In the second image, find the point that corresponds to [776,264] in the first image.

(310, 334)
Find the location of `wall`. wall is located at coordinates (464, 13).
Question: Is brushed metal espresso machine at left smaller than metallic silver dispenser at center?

##########

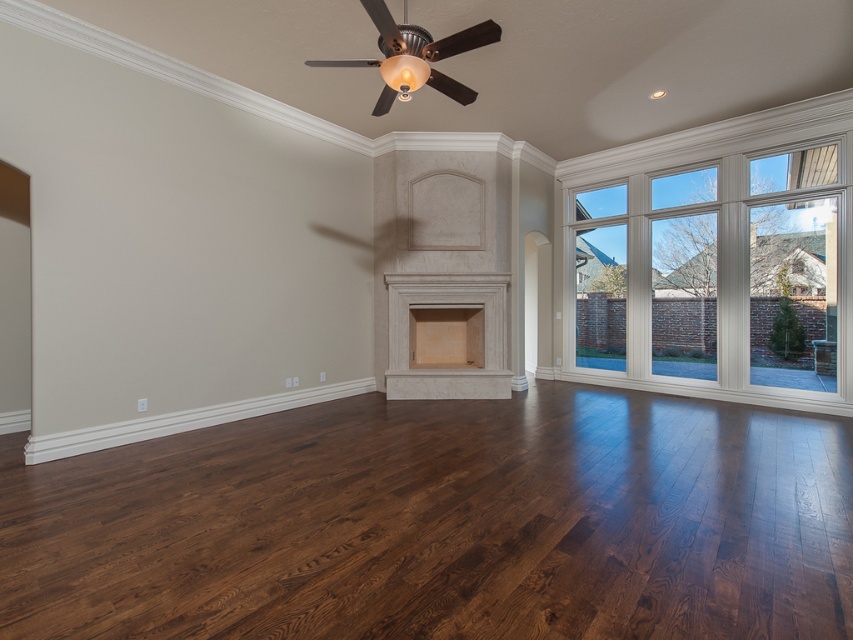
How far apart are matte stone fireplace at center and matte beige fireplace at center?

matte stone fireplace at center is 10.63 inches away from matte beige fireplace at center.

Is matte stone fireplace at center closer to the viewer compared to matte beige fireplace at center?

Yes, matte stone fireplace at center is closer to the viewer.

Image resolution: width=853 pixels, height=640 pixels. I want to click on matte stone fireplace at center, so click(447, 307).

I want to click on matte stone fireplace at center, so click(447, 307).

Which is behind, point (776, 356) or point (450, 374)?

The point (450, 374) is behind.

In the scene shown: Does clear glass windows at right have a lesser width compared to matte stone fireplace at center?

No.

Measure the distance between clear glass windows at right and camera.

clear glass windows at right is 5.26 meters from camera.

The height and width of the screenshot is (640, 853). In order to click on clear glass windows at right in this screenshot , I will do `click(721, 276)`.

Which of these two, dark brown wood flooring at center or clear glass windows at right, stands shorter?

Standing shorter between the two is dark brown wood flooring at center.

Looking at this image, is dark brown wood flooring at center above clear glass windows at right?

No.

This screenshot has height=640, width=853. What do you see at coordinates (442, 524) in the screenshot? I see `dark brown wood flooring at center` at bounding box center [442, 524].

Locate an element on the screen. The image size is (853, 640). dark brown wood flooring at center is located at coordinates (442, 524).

##########

Directions for this task: Write out the rows from the line with "This screenshot has" up to and including the line with "Locate an element", keeping every word and figure unchanged.

Result of the task:
This screenshot has height=640, width=853. What do you see at coordinates (442, 524) in the screenshot? I see `dark brown wood flooring at center` at bounding box center [442, 524].

Locate an element on the screen. The image size is (853, 640). dark brown wood flooring at center is located at coordinates (442, 524).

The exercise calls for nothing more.